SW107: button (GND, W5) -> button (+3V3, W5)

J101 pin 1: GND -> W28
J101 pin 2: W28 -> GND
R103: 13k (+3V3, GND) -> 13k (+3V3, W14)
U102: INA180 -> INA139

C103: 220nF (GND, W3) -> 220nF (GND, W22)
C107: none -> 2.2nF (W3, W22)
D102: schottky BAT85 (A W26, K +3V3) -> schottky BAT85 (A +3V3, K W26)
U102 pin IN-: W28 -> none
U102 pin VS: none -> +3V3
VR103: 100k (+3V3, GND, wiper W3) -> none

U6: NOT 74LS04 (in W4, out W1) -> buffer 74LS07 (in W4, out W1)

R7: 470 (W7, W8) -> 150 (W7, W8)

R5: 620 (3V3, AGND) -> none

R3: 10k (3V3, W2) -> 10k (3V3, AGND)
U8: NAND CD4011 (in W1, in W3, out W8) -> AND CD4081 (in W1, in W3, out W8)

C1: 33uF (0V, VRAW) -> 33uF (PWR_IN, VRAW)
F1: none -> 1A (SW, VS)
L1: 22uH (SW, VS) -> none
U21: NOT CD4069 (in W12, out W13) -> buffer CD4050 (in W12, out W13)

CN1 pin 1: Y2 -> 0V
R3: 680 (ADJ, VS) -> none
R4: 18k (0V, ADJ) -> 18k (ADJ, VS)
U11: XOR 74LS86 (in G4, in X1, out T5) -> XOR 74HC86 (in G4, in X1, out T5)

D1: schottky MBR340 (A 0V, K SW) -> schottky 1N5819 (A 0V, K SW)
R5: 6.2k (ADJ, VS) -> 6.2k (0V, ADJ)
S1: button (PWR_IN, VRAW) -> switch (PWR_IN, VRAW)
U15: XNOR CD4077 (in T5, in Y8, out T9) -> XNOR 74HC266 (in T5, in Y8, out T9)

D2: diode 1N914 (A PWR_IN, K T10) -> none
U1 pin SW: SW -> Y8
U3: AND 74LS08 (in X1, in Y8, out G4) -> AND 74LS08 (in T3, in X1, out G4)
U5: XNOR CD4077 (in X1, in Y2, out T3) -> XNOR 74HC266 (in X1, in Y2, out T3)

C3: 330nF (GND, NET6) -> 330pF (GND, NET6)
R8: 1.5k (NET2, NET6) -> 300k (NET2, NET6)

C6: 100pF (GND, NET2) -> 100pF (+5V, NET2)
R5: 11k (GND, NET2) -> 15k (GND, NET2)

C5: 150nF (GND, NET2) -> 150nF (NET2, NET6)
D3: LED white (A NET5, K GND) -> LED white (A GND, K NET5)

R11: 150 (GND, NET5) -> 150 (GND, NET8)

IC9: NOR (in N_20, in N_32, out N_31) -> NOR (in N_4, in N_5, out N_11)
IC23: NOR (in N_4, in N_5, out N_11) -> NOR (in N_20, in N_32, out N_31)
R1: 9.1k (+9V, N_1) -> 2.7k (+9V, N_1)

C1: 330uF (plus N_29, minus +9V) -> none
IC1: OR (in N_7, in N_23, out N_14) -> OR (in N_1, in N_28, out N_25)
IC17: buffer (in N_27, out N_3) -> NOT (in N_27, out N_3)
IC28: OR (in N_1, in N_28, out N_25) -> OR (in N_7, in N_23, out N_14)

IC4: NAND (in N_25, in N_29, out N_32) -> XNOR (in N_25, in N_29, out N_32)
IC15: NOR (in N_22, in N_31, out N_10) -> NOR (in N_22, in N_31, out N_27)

####

*What is needed*
Would you copy out each record precisely as it stands?

*Answer for the task*
SW107: button (GND, W5) -> button (+3V3, W5)

J101 pin 1: GND -> W28
J101 pin 2: W28 -> GND
R103: 13k (+3V3, GND) -> 13k (+3V3, W14)
U102: INA180 -> INA139

C103: 220nF (GND, W3) -> 220nF (GND, W22)
C107: none -> 2.2nF (W3, W22)
D102: schottky BAT85 (A W26, K +3V3) -> schottky BAT85 (A +3V3, K W26)
U102 pin IN-: W28 -> none
U102 pin VS: none -> +3V3
VR103: 100k (+3V3, GND, wiper W3) -> none

U6: NOT 74LS04 (in W4, out W1) -> buffer 74LS07 (in W4, out W1)

R7: 470 (W7, W8) -> 150 (W7, W8)

R5: 620 (3V3, AGND) -> none

R3: 10k (3V3, W2) -> 10k (3V3, AGND)
U8: NAND CD4011 (in W1, in W3, out W8) -> AND CD4081 (in W1, in W3, out W8)

C1: 33uF (0V, VRAW) -> 33uF (PWR_IN, VRAW)
F1: none -> 1A (SW, VS)
L1: 22uH (SW, VS) -> none
U21: NOT CD4069 (in W12, out W13) -> buffer CD4050 (in W12, out W13)

CN1 pin 1: Y2 -> 0V
R3: 680 (ADJ, VS) -> none
R4: 18k (0V, ADJ) -> 18k (ADJ, VS)
U11: XOR 74LS86 (in G4, in X1, out T5) -> XOR 74HC86 (in G4, in X1, out T5)

D1: schottky MBR340 (A 0V, K SW) -> schottky 1N5819 (A 0V, K SW)
R5: 6.2k (ADJ, VS) -> 6.2k (0V, ADJ)
S1: button (PWR_IN, VRAW) -> switch (PWR_IN, VRAW)
U15: XNOR CD4077 (in T5, in Y8, out T9) -> XNOR 74HC266 (in T5, in Y8, out T9)

D2: diode 1N914 (A PWR_IN, K T10) -> none
U1 pin SW: SW -> Y8
U3: AND 74LS08 (in X1, in Y8, out G4) -> AND 74LS08 (in T3, in X1, out G4)
U5: XNOR CD4077 (in X1, in Y2, out T3) -> XNOR 74HC266 (in X1, in Y2, out T3)

C3: 330nF (GND, NET6) -> 330pF (GND, NET6)
R8: 1.5k (NET2, NET6) -> 300k (NET2, NET6)

C6: 100pF (GND, NET2) -> 100pF (+5V, NET2)
R5: 11k (GND, NET2) -> 15k (GND, NET2)

C5: 150nF (GND, NET2) -> 150nF (NET2, NET6)
D3: LED white (A NET5, K GND) -> LED white (A GND, K NET5)

R11: 150 (GND, NET5) -> 150 (GND, NET8)

IC9: NOR (in N_20, in N_32, out N_31) -> NOR (in N_4, in N_5, out N_11)
IC23: NOR (in N_4, in N_5, out N_11) -> NOR (in N_20, in N_32, out N_31)
R1: 9.1k (+9V, N_1) -> 2.7k (+9V, N_1)

C1: 330uF (plus N_29, minus +9V) -> none
IC1: OR (in N_7, in N_23, out N_14) -> OR (in N_1, in N_28, out N_25)
IC17: buffer (in N_27, out N_3) -> NOT (in N_27, out N_3)
IC28: OR (in N_1, in N_28, out N_25) -> OR (in N_7, in N_23, out N_14)

IC4: NAND (in N_25, in N_29, out N_32) -> XNOR (in N_25, in N_29, out N_32)
IC15: NOR (in N_22, in N_31, out N_10) -> NOR (in N_22, in N_31, out N_27)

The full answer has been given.